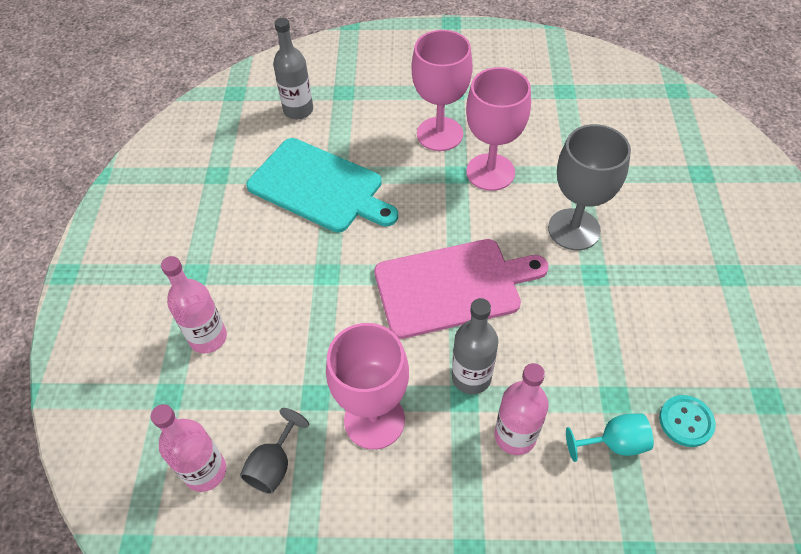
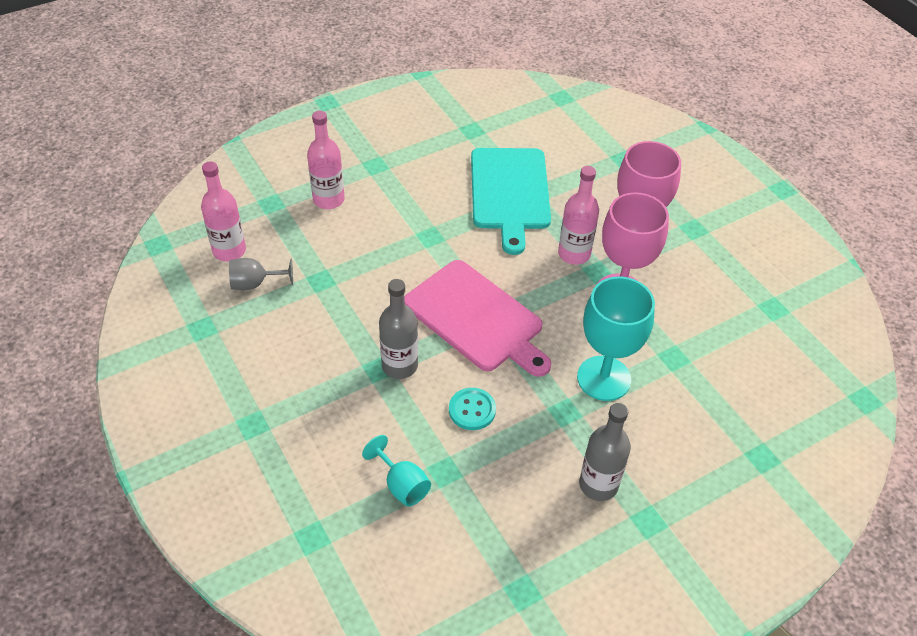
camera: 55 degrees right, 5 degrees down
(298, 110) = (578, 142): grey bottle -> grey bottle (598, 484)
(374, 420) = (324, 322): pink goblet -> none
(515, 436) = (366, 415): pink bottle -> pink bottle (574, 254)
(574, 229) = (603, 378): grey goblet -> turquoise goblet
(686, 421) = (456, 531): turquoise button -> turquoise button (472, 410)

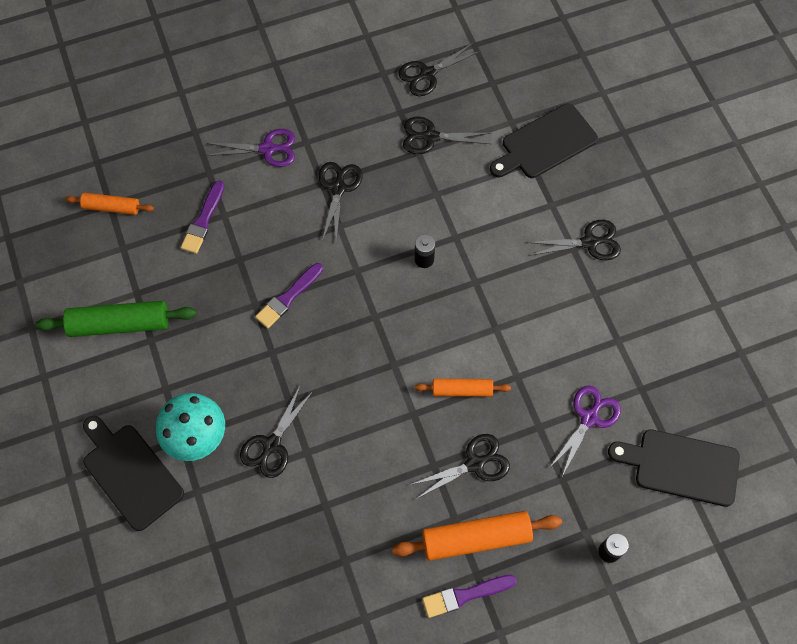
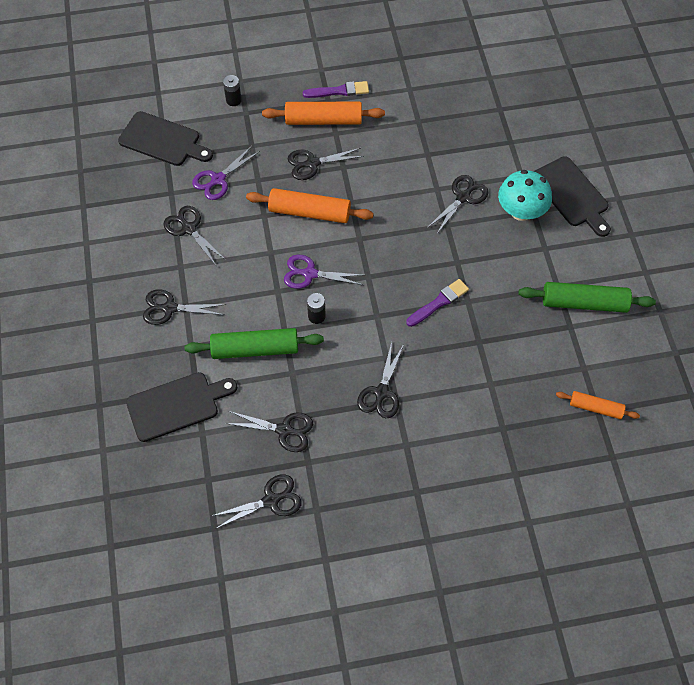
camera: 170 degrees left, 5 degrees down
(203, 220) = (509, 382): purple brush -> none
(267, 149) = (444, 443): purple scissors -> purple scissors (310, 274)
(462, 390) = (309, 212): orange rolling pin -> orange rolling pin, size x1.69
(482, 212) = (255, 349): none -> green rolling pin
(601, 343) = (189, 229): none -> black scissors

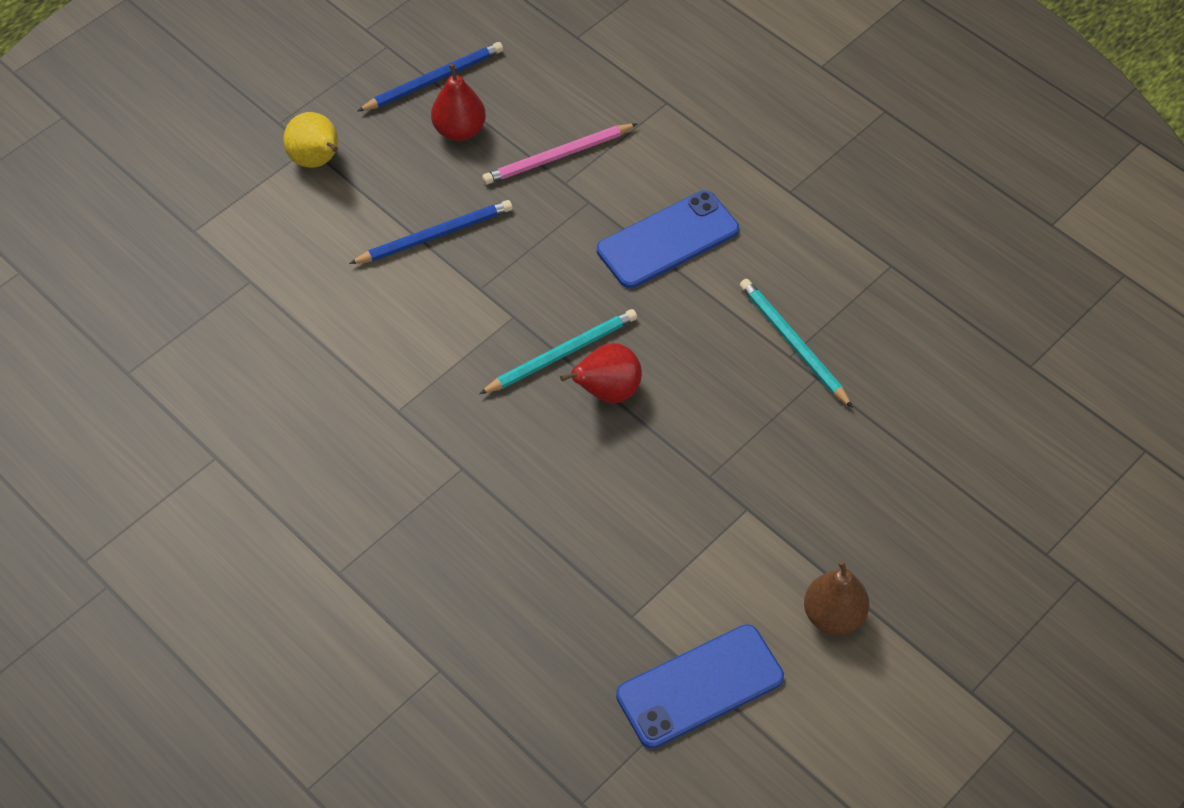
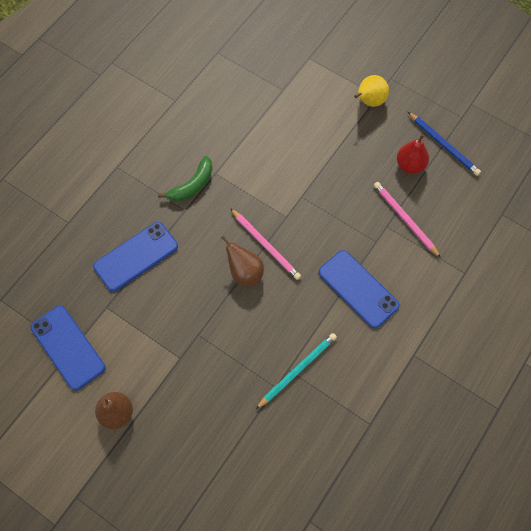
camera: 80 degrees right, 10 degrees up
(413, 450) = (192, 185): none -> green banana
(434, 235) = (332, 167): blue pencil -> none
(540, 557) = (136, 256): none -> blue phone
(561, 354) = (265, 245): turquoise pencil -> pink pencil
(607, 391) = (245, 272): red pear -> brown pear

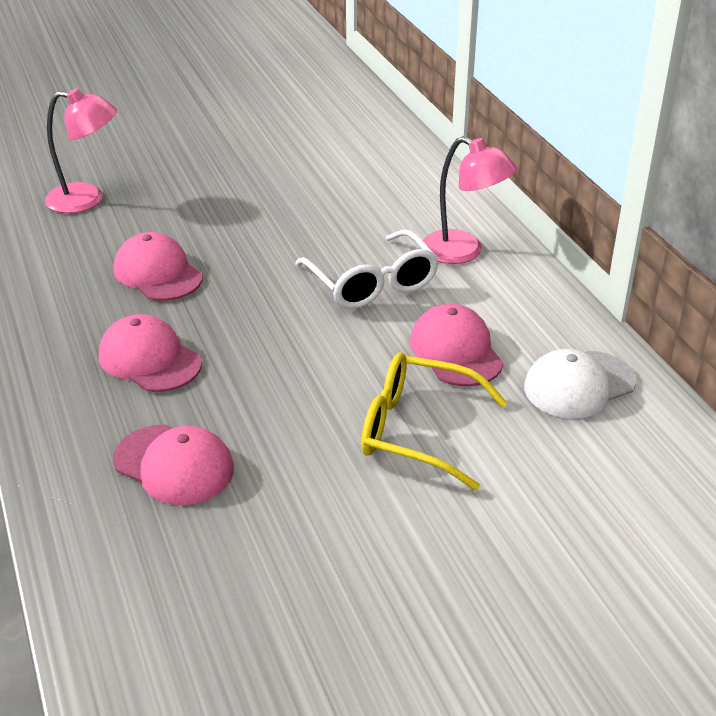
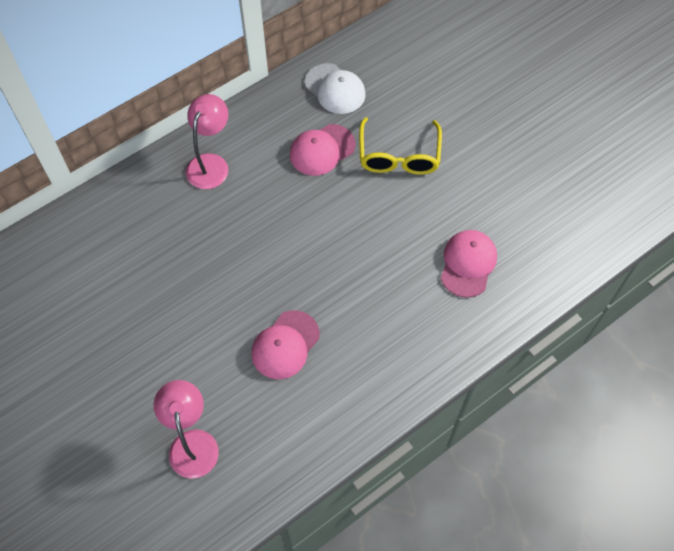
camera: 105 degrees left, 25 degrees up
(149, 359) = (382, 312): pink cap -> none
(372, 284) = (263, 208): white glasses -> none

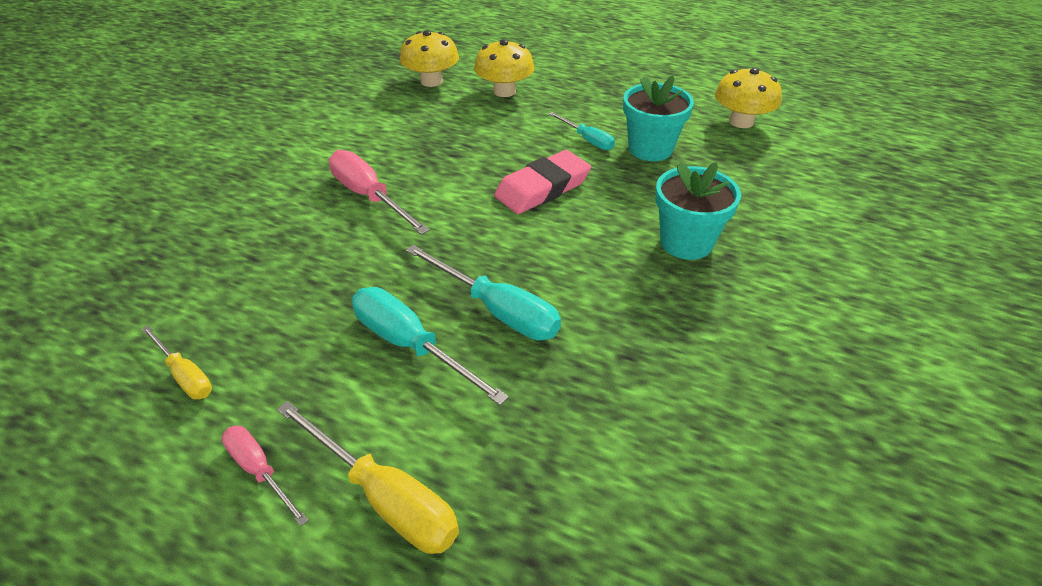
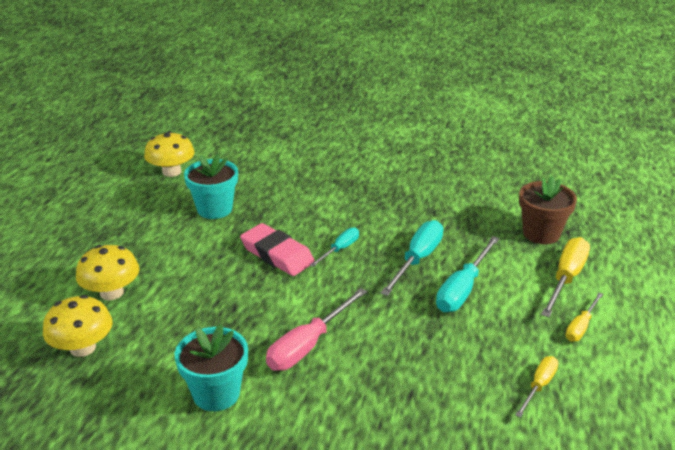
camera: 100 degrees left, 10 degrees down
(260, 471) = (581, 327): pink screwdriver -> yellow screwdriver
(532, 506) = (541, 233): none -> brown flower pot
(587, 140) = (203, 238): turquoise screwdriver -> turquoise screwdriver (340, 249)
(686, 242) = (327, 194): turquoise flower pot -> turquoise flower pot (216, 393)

→ **What to work on**: Nothing but the lines above from the line with "(686, 421) = (456, 531): turquoise" up to and including the line with "(462, 390) = (309, 212): orange" should be returned, exactly as written and without pictures.

→ **Response to the task**:
(686, 421) = (456, 531): turquoise button -> turquoise button (472, 410)

camera: 170 degrees left, 5 degrees down
(203, 220) = (509, 382): purple brush -> none
(267, 149) = (444, 443): purple scissors -> purple scissors (310, 274)
(462, 390) = (309, 212): orange rolling pin -> orange rolling pin, size x1.69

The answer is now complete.